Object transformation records
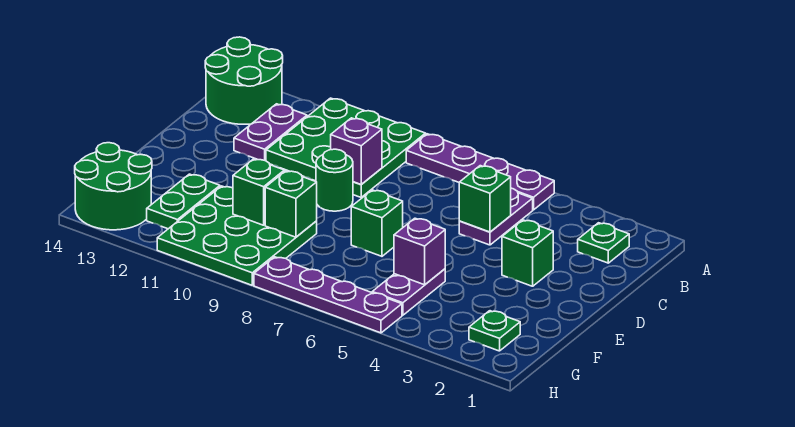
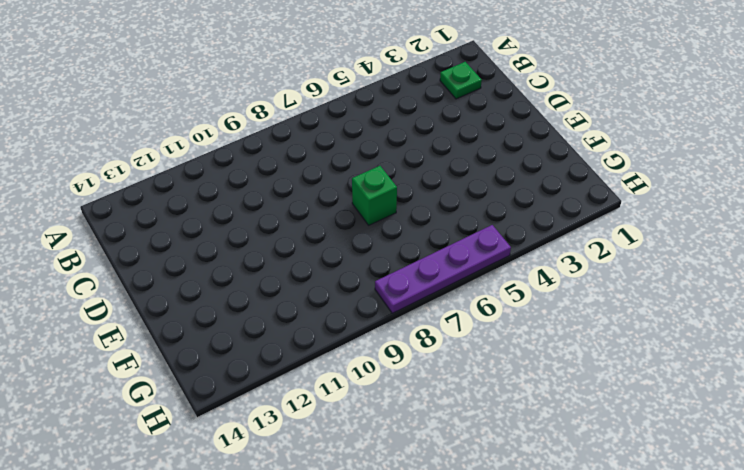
none -> purple plate A5:A8 level 1
none -> green plate A9:C11 level 1
none -> green round brick A13:B14 level 1

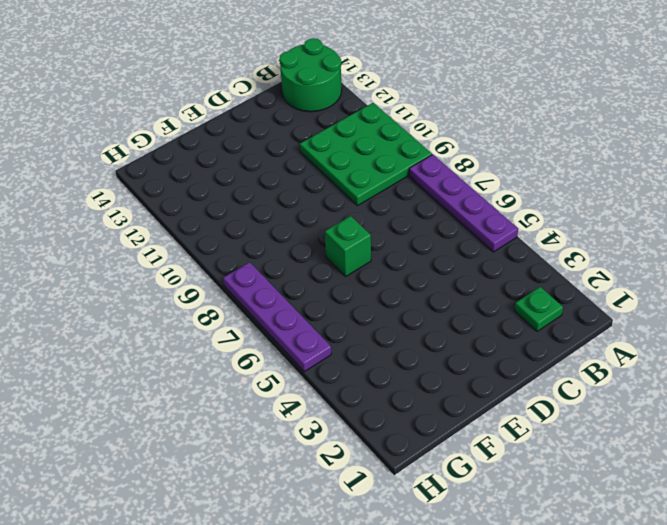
none -> purple plate B5:C5 level 1
none -> purple plate B12:C12 level 1
none -> green brick D3 level 1

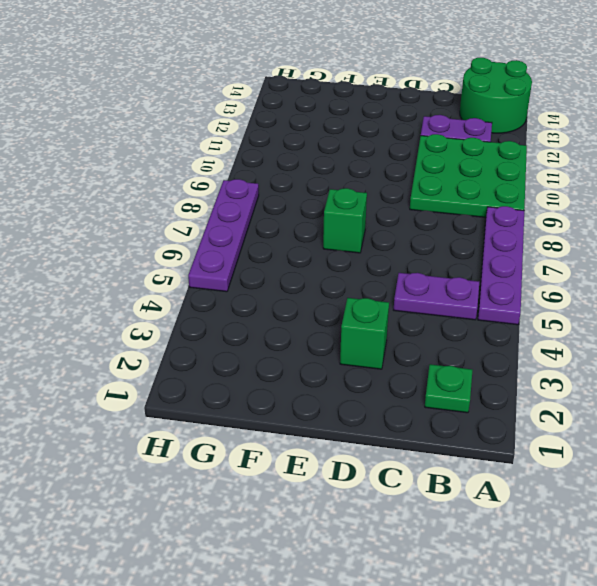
none -> green round brick D9 level 1
none -> purple plate F5:G5 level 1
none -> green plate F9:H11 level 1

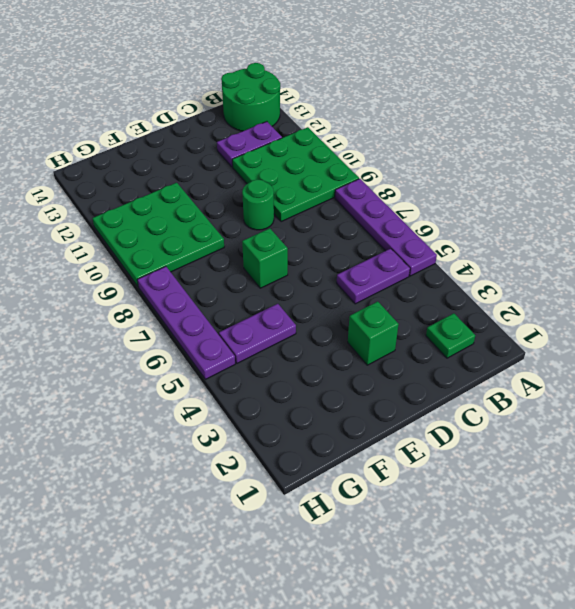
none -> green plate F12:G12 level 1
none -> green plate G2 level 1
none -> green round brick G13:H14 level 1

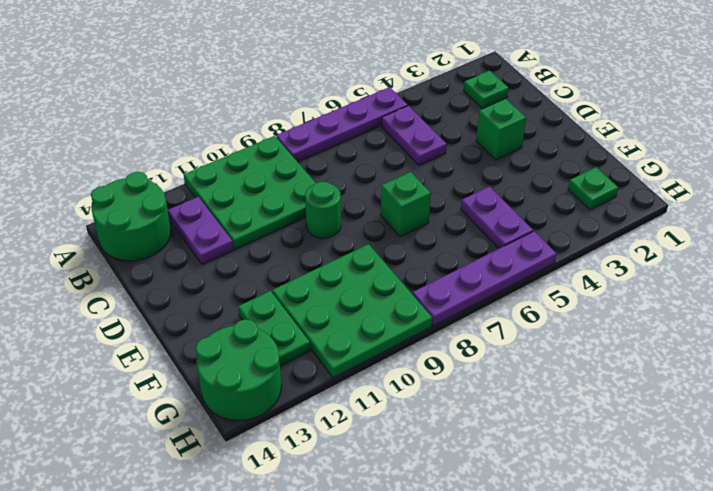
none -> green brick C5 level 2
none -> purple brick C9 level 2
none -> purple brick F5 level 2

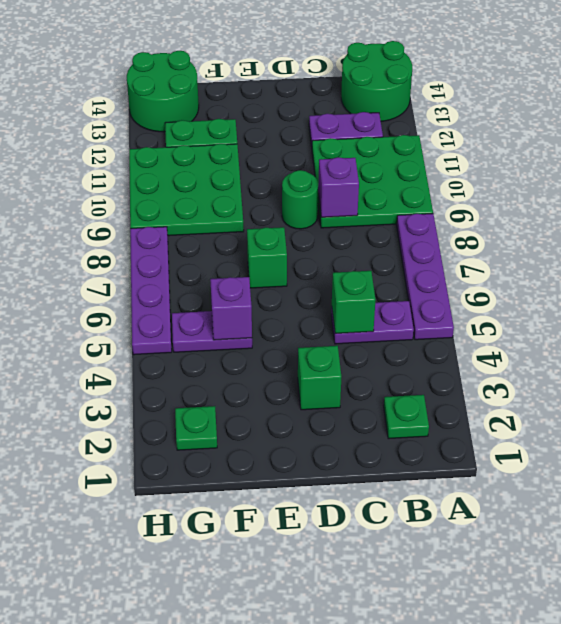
none -> green brick F9 level 2
none -> green brick F10 level 2

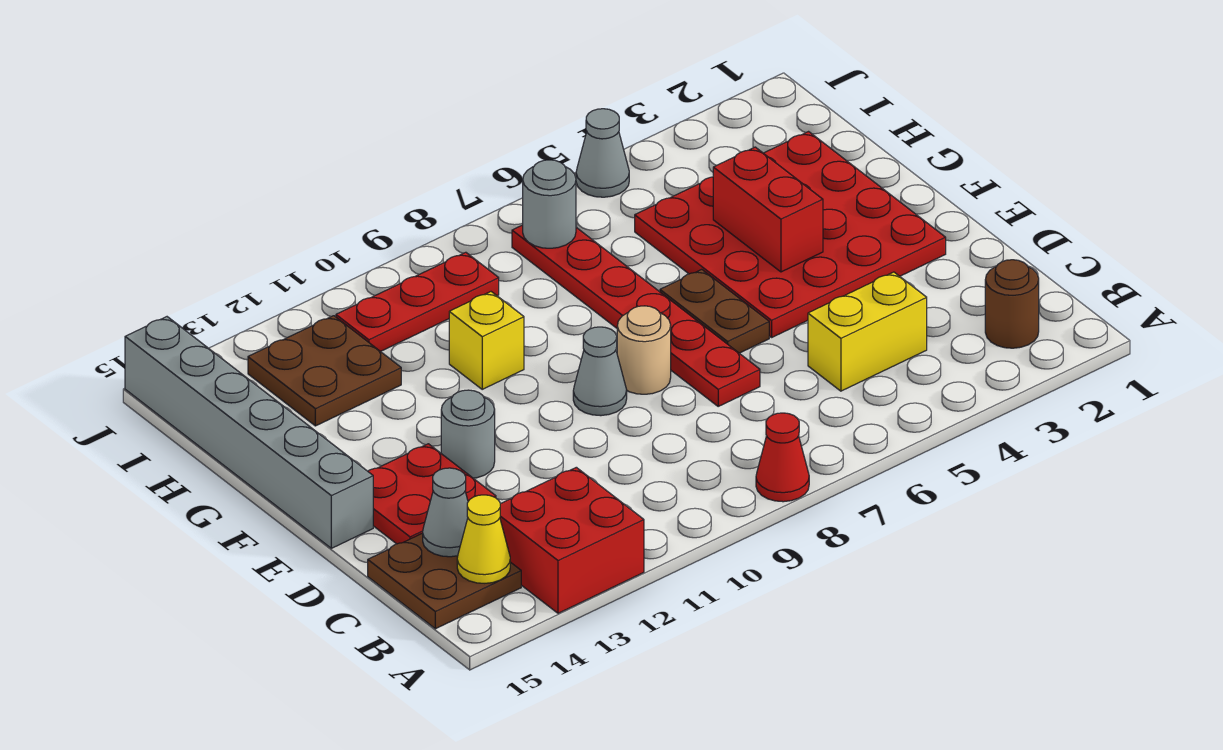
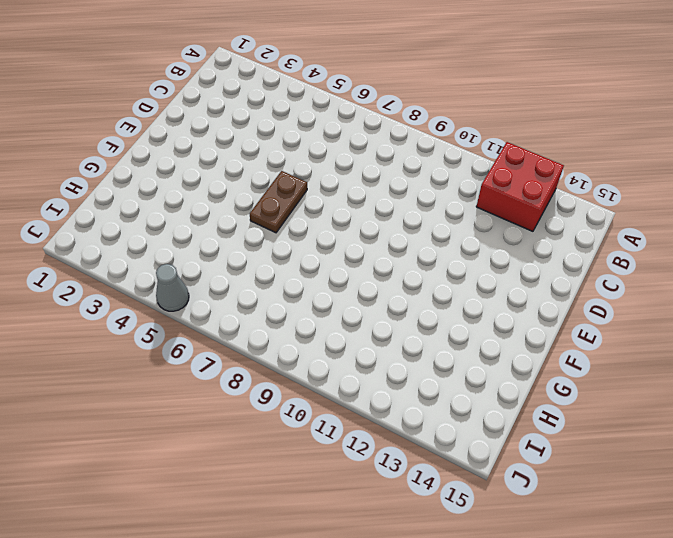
none -> red cone A8 level 1
none -> brown round brick B2 level 1
none -> brown plate B14:C15 level 1

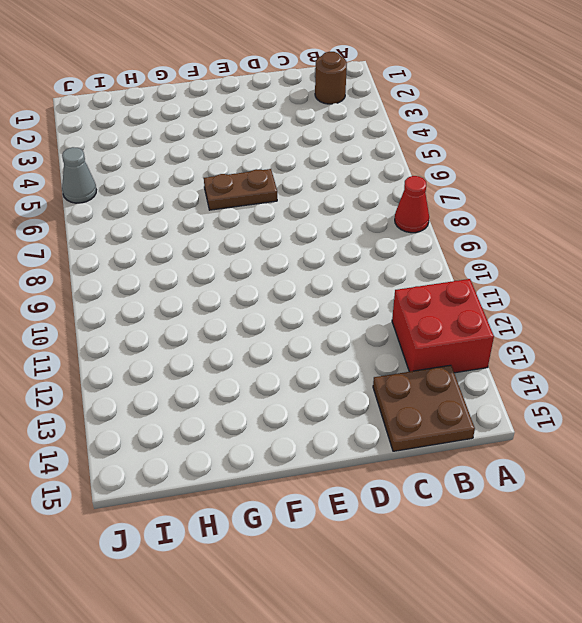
none -> yellow brick C4:C5 level 1
none -> red plate D7:I7 level 1
none -> red plate D13:E14 level 1

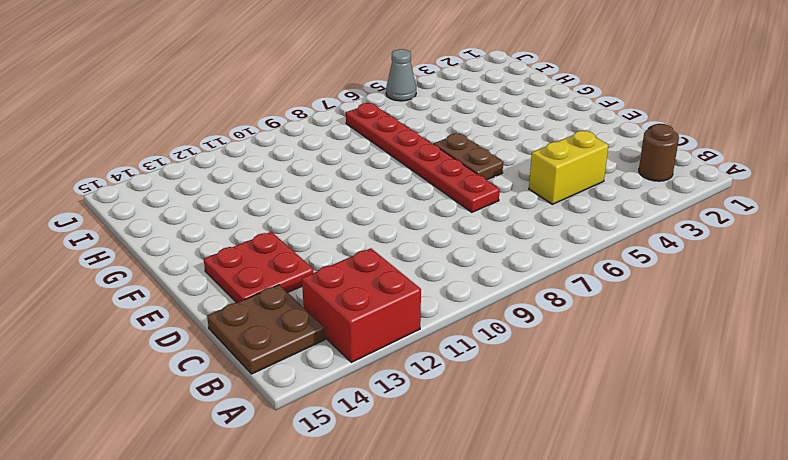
none -> red cone A8 level 1
none -> red plate E2:H5 level 1
none -> tan round brick E8 level 1

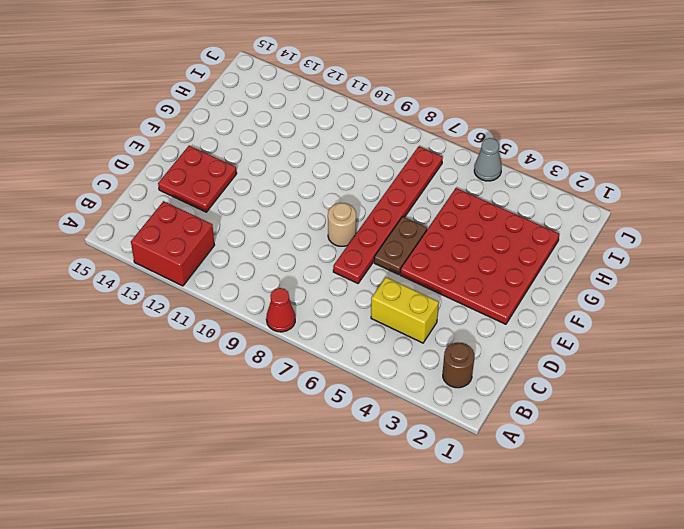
none -> brown plate B14:C15 level 1
none -> grey cone E9 level 1
none -> grey round brick E12 level 1

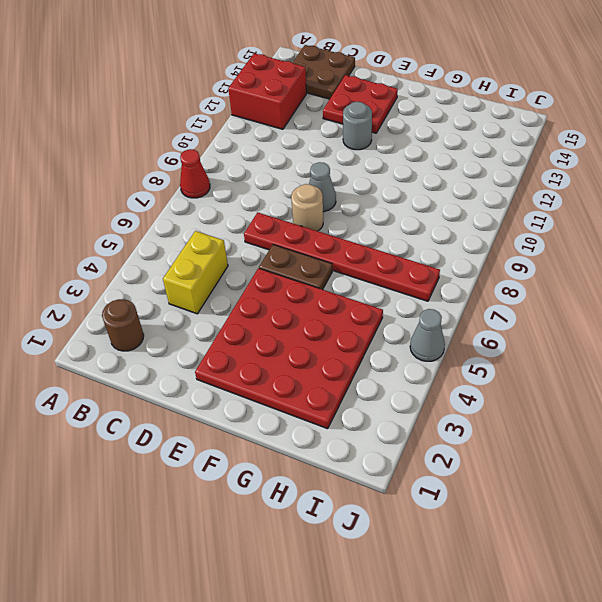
none -> grey brick E15:J15 level 1
none -> yellow brick G10 level 1
none -> brown plate H12:I13 level 1

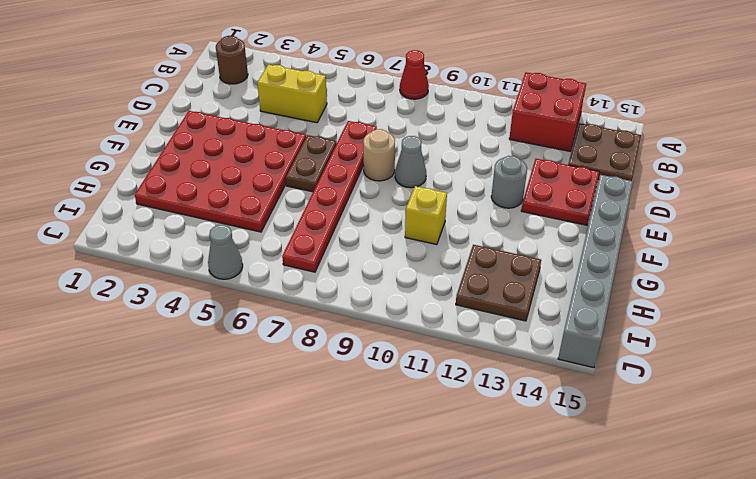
none -> red plate I9:I11 level 1
none -> yellow cone B14 level 2
none -> grey cone C14 level 2

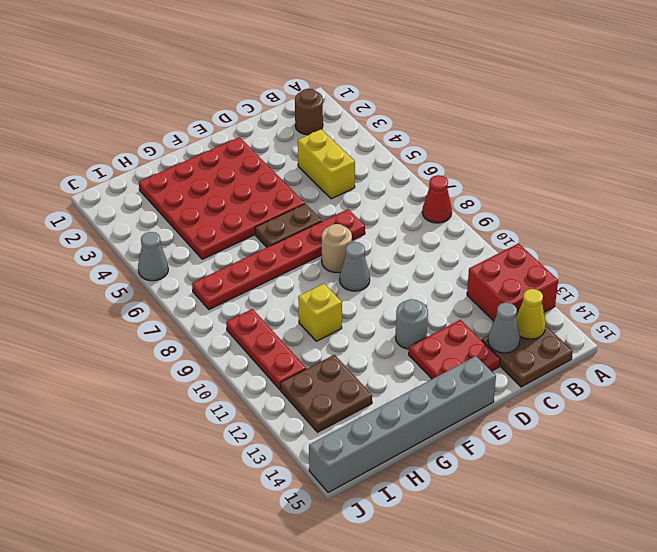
none -> red brick F4:G4 level 2
none -> grey round brick I7 level 2

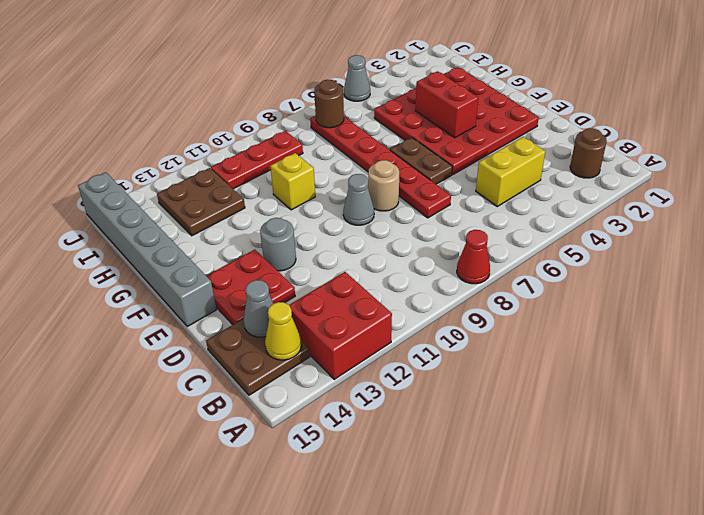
brown round brick I7 level 2 -> grey round brick I7 level 2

§ **PROBLEM TO WORK ON**
Write down all the entries exactly, but not the pictures they hold.

§ **REPLY**
none -> purple plate A5:A8 level 1
none -> green plate A9:C11 level 1
none -> green round brick A13:B14 level 1

none -> purple plate B5:C5 level 1
none -> purple plate B12:C12 level 1
none -> green brick D3 level 1

none -> green round brick D9 level 1
none -> purple plate F5:G5 level 1
none -> green plate F9:H11 level 1

none -> green plate F12:G12 level 1
none -> green plate G2 level 1
none -> green round brick G13:H14 level 1

none -> green brick C5 level 2
none -> purple brick C9 level 2
none -> purple brick F5 level 2

none -> green brick F9 level 2
none -> green brick F10 level 2

none -> red cone A8 level 1
none -> brown round brick B2 level 1
none -> brown plate B14:C15 level 1

none -> yellow brick C4:C5 level 1
none -> red plate D7:I7 level 1
none -> red plate D13:E14 level 1

none -> red cone A8 level 1
none -> red plate E2:H5 level 1
none -> tan round brick E8 level 1

none -> brown plate B14:C15 level 1
none -> grey cone E9 level 1
none -> grey round brick E12 level 1

none -> grey brick E15:J15 level 1
none -> yellow brick G10 level 1
none -> brown plate H12:I13 level 1

none -> red plate I9:I11 level 1
none -> yellow cone B14 level 2
none -> grey cone C14 level 2

none -> red brick F4:G4 level 2
none -> grey round brick I7 level 2

brown round brick I7 level 2 -> grey round brick I7 level 2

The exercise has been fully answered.